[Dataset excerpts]
# # # #

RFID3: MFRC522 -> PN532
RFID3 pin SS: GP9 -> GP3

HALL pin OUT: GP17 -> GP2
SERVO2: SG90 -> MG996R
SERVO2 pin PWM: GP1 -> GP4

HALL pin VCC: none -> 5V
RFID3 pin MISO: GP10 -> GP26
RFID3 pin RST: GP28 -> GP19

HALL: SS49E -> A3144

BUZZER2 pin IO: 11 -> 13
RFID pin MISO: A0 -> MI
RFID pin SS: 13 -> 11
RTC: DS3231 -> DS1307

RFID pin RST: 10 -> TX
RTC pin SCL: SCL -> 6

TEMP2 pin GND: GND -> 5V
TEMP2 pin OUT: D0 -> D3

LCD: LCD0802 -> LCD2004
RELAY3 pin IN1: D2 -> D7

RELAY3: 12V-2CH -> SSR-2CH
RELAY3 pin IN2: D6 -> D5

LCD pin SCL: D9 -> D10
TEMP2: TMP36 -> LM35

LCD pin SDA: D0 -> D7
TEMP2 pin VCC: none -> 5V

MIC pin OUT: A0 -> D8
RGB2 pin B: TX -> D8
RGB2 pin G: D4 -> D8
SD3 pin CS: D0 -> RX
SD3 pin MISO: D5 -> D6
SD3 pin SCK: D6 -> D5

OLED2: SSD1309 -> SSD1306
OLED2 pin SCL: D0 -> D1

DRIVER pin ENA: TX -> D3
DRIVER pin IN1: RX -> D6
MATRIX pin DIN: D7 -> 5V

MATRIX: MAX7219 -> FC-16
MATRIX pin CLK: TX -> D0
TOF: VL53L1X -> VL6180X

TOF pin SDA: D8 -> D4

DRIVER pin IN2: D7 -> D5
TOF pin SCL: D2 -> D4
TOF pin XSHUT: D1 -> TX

# # # #

Every single entry is to be retyped exactly.

RFID3: MFRC522 -> PN532
RFID3 pin SS: GP9 -> GP3

HALL pin OUT: GP17 -> GP2
SERVO2: SG90 -> MG996R
SERVO2 pin PWM: GP1 -> GP4

HALL pin VCC: none -> 5V
RFID3 pin MISO: GP10 -> GP26
RFID3 pin RST: GP28 -> GP19

HALL: SS49E -> A3144

BUZZER2 pin IO: 11 -> 13
RFID pin MISO: A0 -> MI
RFID pin SS: 13 -> 11
RTC: DS3231 -> DS1307

RFID pin RST: 10 -> TX
RTC pin SCL: SCL -> 6

TEMP2 pin GND: GND -> 5V
TEMP2 pin OUT: D0 -> D3

LCD: LCD0802 -> LCD2004
RELAY3 pin IN1: D2 -> D7

RELAY3: 12V-2CH -> SSR-2CH
RELAY3 pin IN2: D6 -> D5

LCD pin SCL: D9 -> D10
TEMP2: TMP36 -> LM35

LCD pin SDA: D0 -> D7
TEMP2 pin VCC: none -> 5V

MIC pin OUT: A0 -> D8
RGB2 pin B: TX -> D8
RGB2 pin G: D4 -> D8
SD3 pin CS: D0 -> RX
SD3 pin MISO: D5 -> D6
SD3 pin SCK: D6 -> D5

OLED2: SSD1309 -> SSD1306
OLED2 pin SCL: D0 -> D1

DRIVER pin ENA: TX -> D3
DRIVER pin IN1: RX -> D6
MATRIX pin DIN: D7 -> 5V

MATRIX: MAX7219 -> FC-16
MATRIX pin CLK: TX -> D0
TOF: VL53L1X -> VL6180X

TOF pin SDA: D8 -> D4

DRIVER pin IN2: D7 -> D5
TOF pin SCL: D2 -> D4
TOF pin XSHUT: D1 -> TX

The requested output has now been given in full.